**WHAT THE TASK ASKS:**
Tally the lines of the listing that contain the word "turquoise", then give the total and nothing else.

Content starts

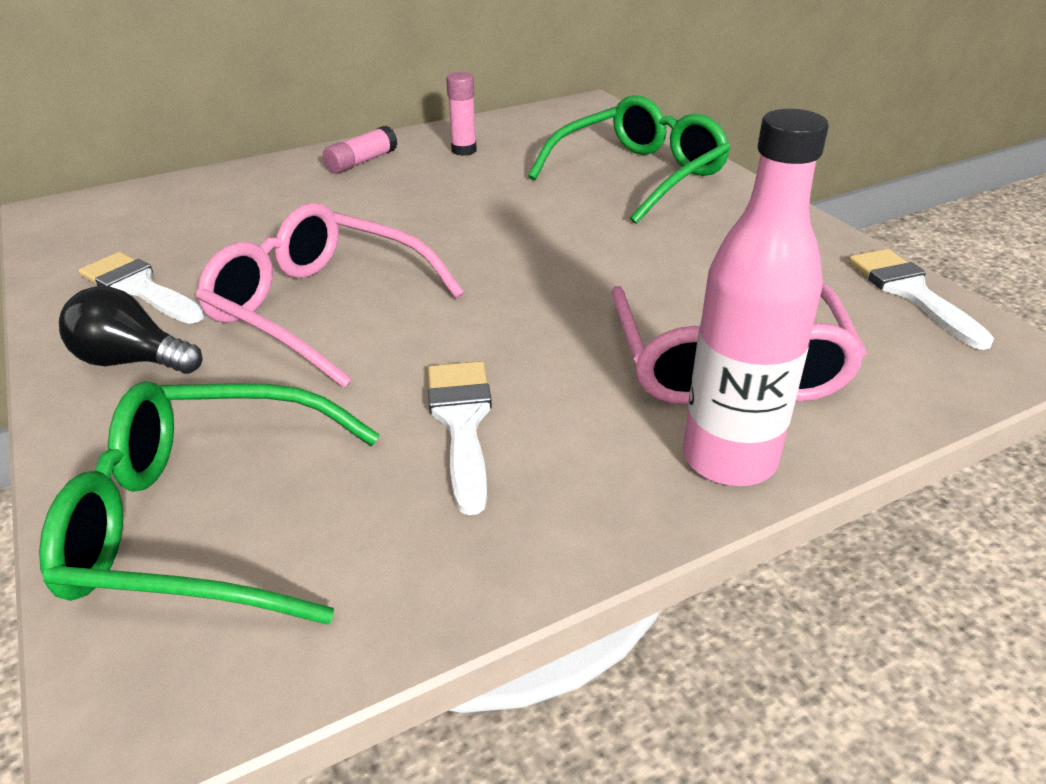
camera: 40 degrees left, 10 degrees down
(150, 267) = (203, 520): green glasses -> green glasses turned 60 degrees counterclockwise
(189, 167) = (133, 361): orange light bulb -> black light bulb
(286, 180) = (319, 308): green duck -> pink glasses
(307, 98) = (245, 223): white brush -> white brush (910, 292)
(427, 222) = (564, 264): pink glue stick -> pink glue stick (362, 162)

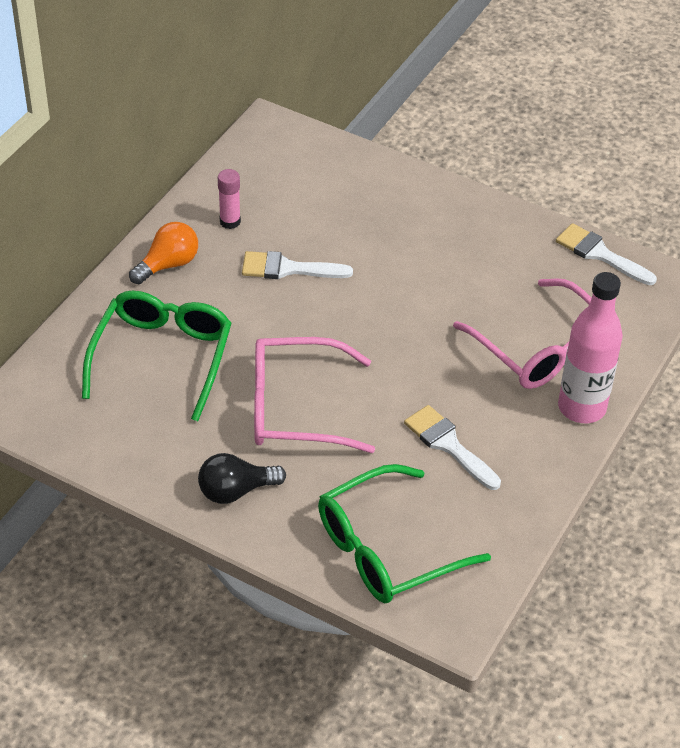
camera: 35 degrees left, 10 degrees up
(139, 288) = (166, 443): white brush -> white brush (288, 269)
(362, 162) = (168, 265): pink glue stick -> orange light bulb
(639, 175) = (376, 202): green glasses -> green glasses (162, 357)

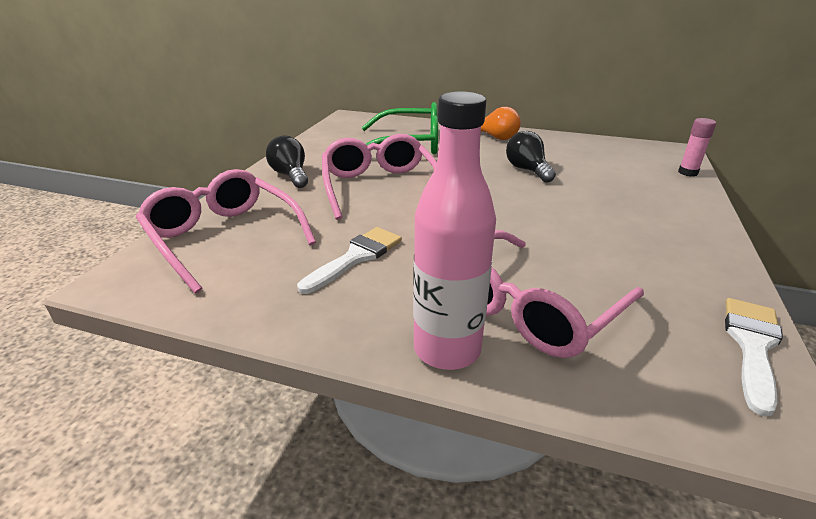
camera: 80 degrees right, 15 degrees down
(230, 221) = (556, 149): pink glue stick -> pink glue stick (687, 172)
(288, 269) = (527, 170): white brush -> black light bulb
(386, 549) = (223, 237): green glasses -> pink glasses

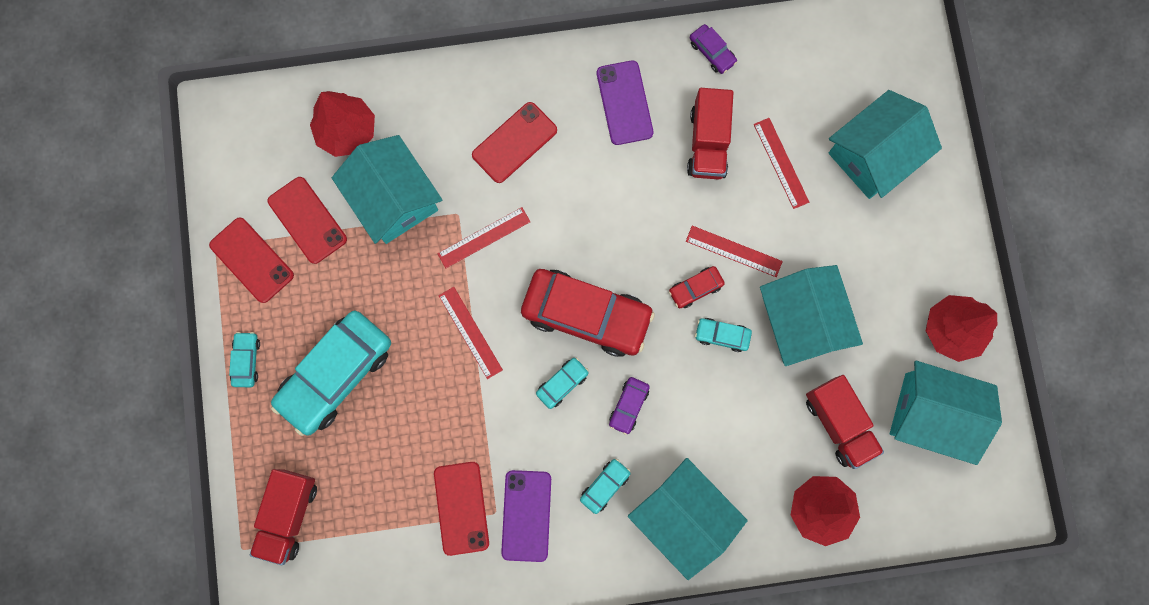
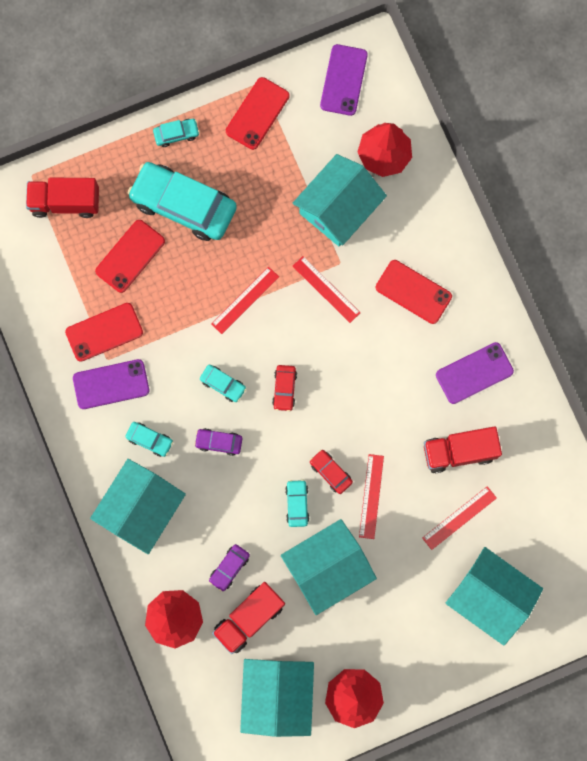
camera: 75 degrees right, 0 degrees up
(244, 152) = (344, 80): none -> purple phone
(307, 220) = (302, 146): red phone -> red phone (130, 256)
(586, 315) = (284, 389): red car -> red car, size x0.43
(712, 52) = (541, 435): purple car -> purple car (229, 568)

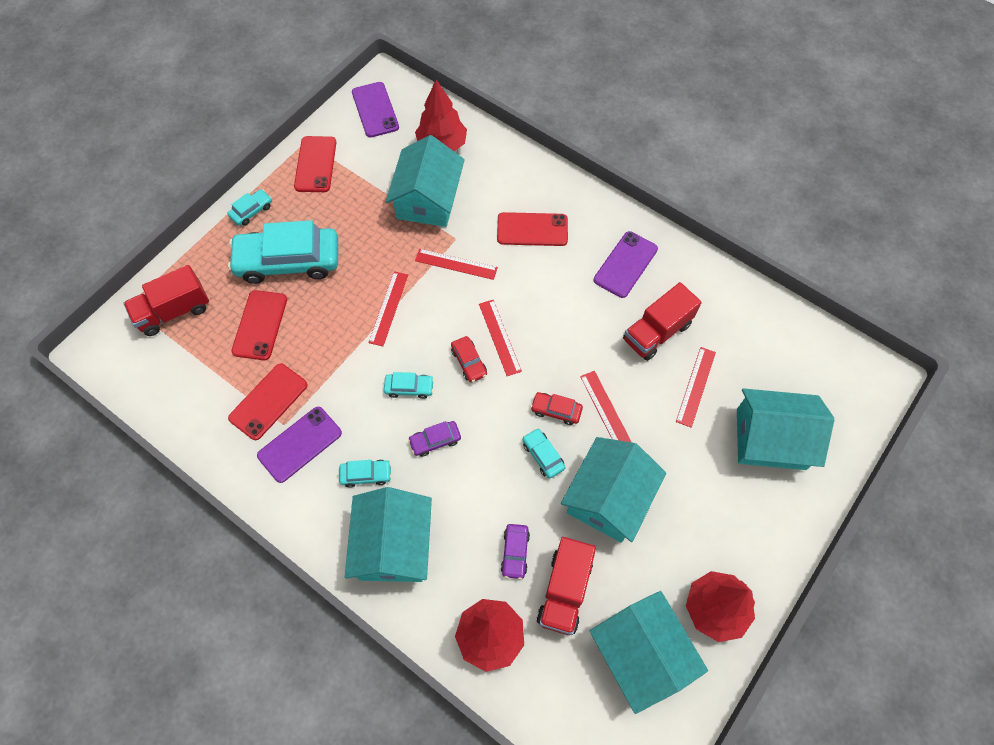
camera: 30 degrees left, 15 degrees down
(323, 380) = (499, 337): none -> red ruler

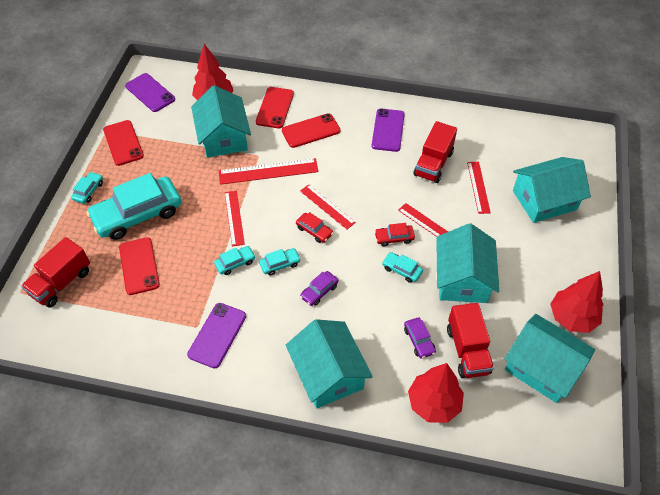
camera: 25 degrees left, 10 degrees down
(268, 401) = (175, 316): red phone -> red phone (275, 108)
(366, 475) = (280, 335): turquoise car -> turquoise car (235, 263)
(456, 264) = (268, 171): red ruler -> red ruler, size x1.51

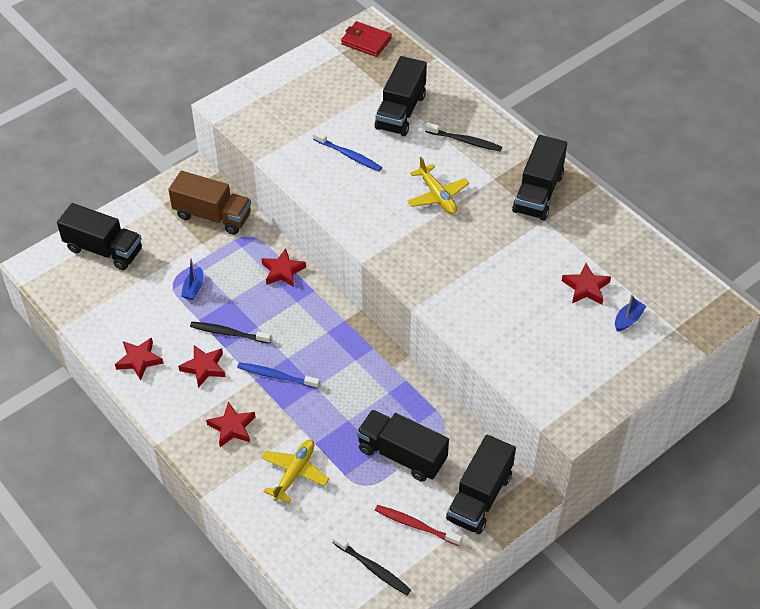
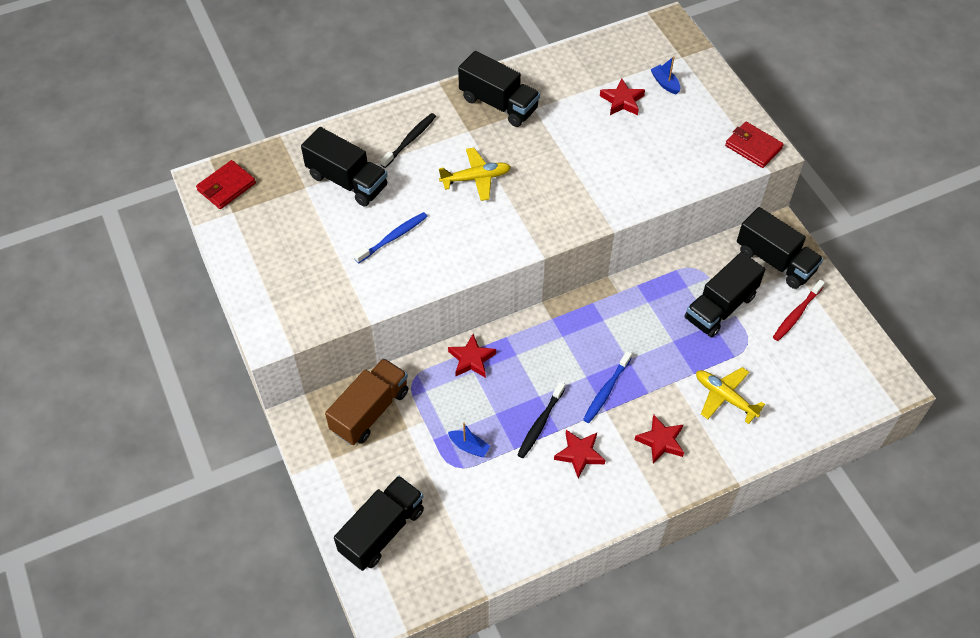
camera: 75 degrees left, 5 degrees up
(139, 360) = (553, 516): red star -> none
(372, 568) = (836, 356): black toothbrush -> none
(569, 410) = (753, 147): none -> red wallet

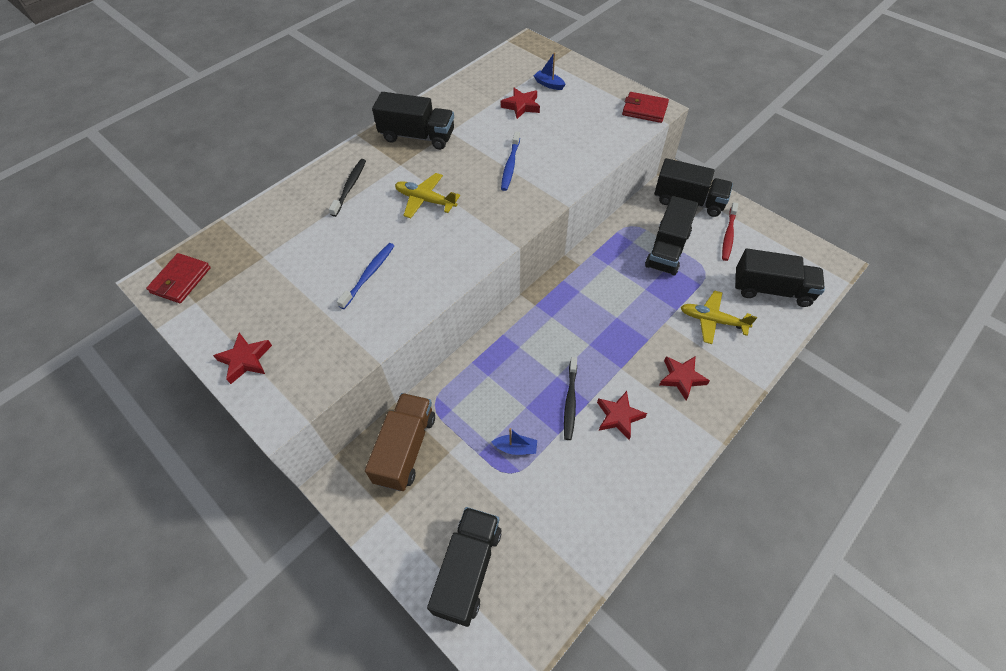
camera: 20 degrees left, 0 degrees up
(347, 181) = (303, 238): black truck -> black truck (771, 290)
(471, 359) = (481, 365): red star -> red star (245, 360)
(476, 178) = (425, 200): yellow plane -> yellow plane turned 120 degrees counterclockwise
(606, 390) = (612, 350): blue toothbrush -> blue toothbrush (510, 165)

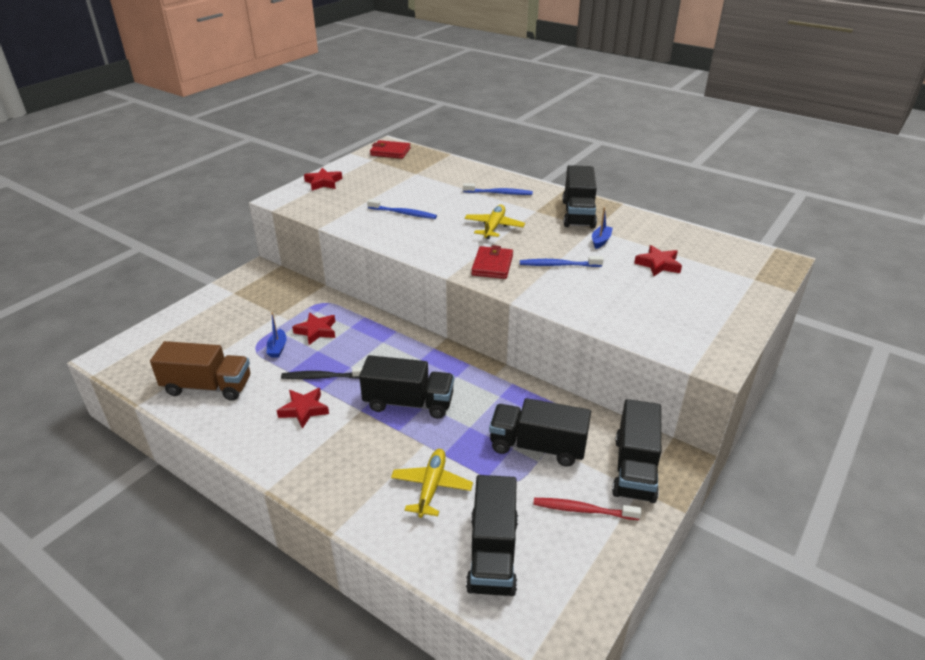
camera: 80 degrees right, 20 degrees down
(350, 187) = (499, 193): black toothbrush -> blue toothbrush
(405, 449) = (283, 294): brown truck -> brown truck (208, 386)
(468, 569) = (179, 334): black truck -> black truck (409, 403)
(549, 84) = (710, 279): blue boat -> blue boat (600, 241)
(644, 110) = (706, 352): red wallet -> red wallet (492, 265)
(681, 378) = (349, 457): red star -> red star (316, 331)

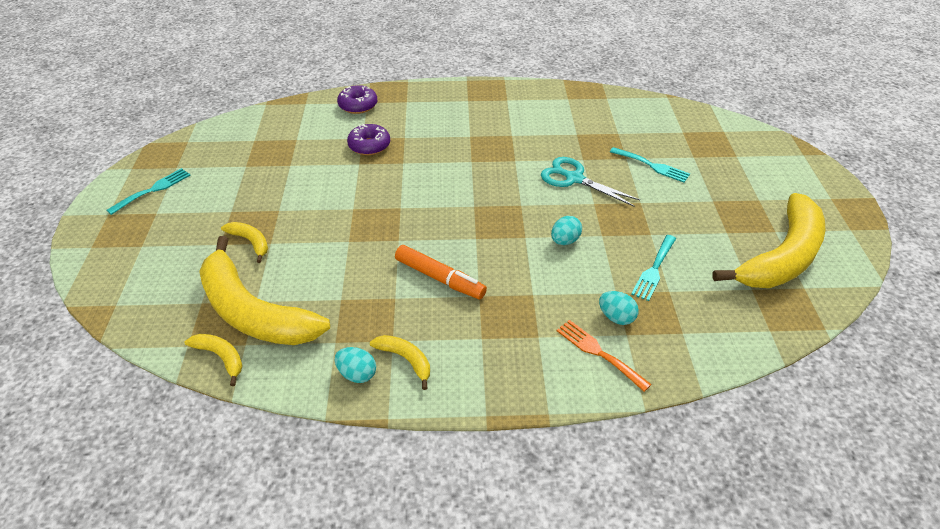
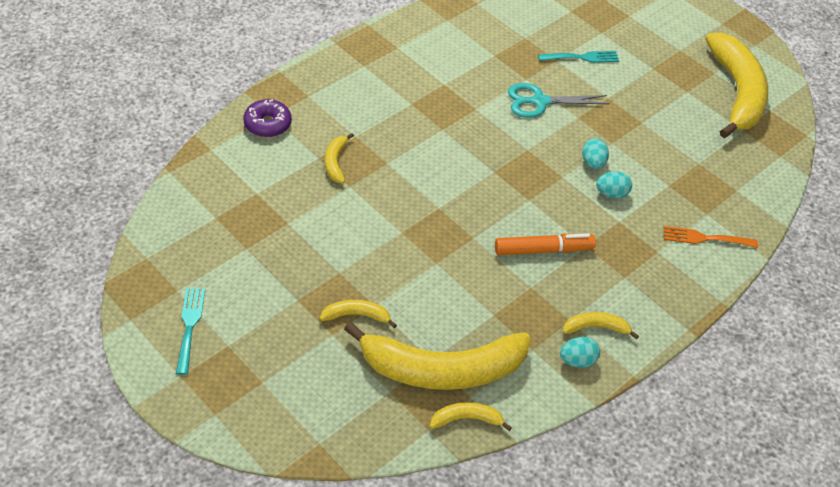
camera: 45 degrees left, 5 degrees up
(369, 146) = (335, 162): purple donut -> yellow banana
(616, 317) = (688, 204): turquoise egg -> turquoise egg (611, 194)
(654, 270) = (673, 151): turquoise fork -> none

Content ends

**TASK OUTPUT:**
3